* What you need to do *
What lines in this listing contain the string "tile"? Report each one by copying it.

::: Data shown

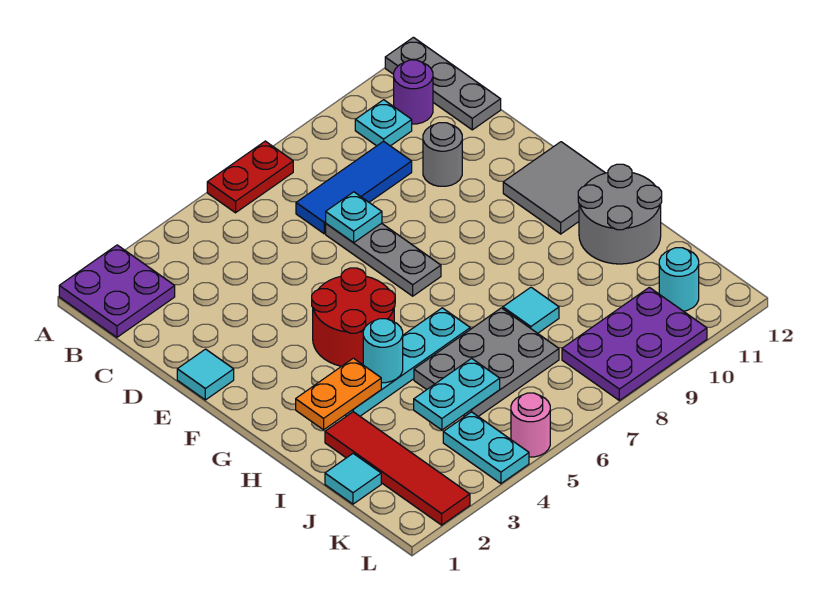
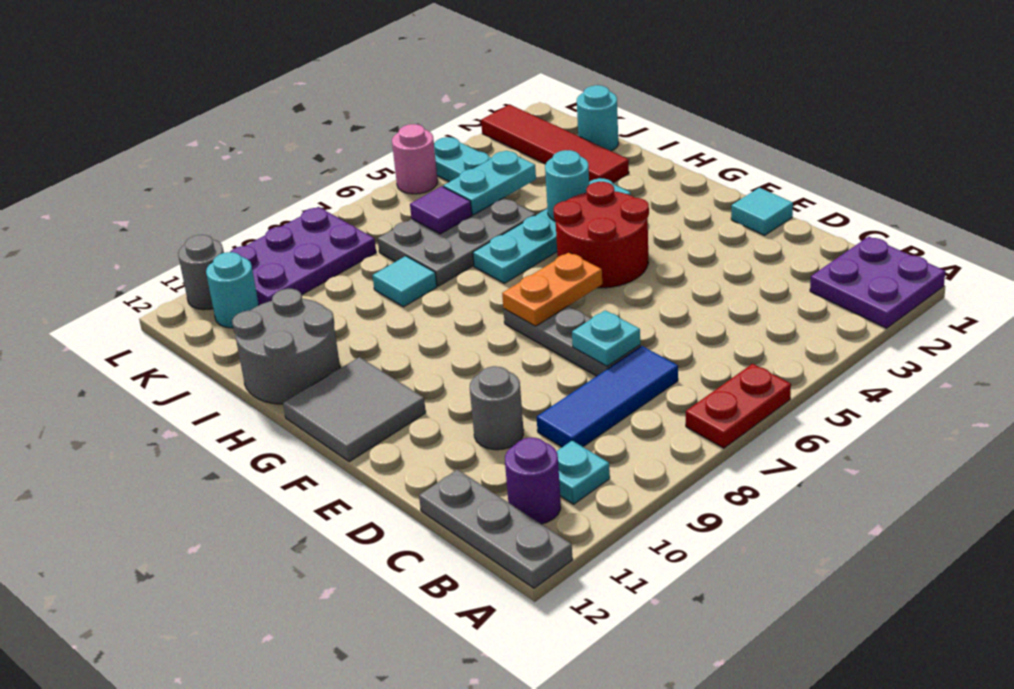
orange plate H2:H3 level 2 -> orange plate F6:F7 level 2
cyan tile J1 level 1 -> cyan round brick J1 level 1
none -> purple tile J6 level 2
none -> grey round brick L11 level 1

::::::

* Exercise response *
cyan tile J1 level 1 -> cyan round brick J1 level 1
none -> purple tile J6 level 2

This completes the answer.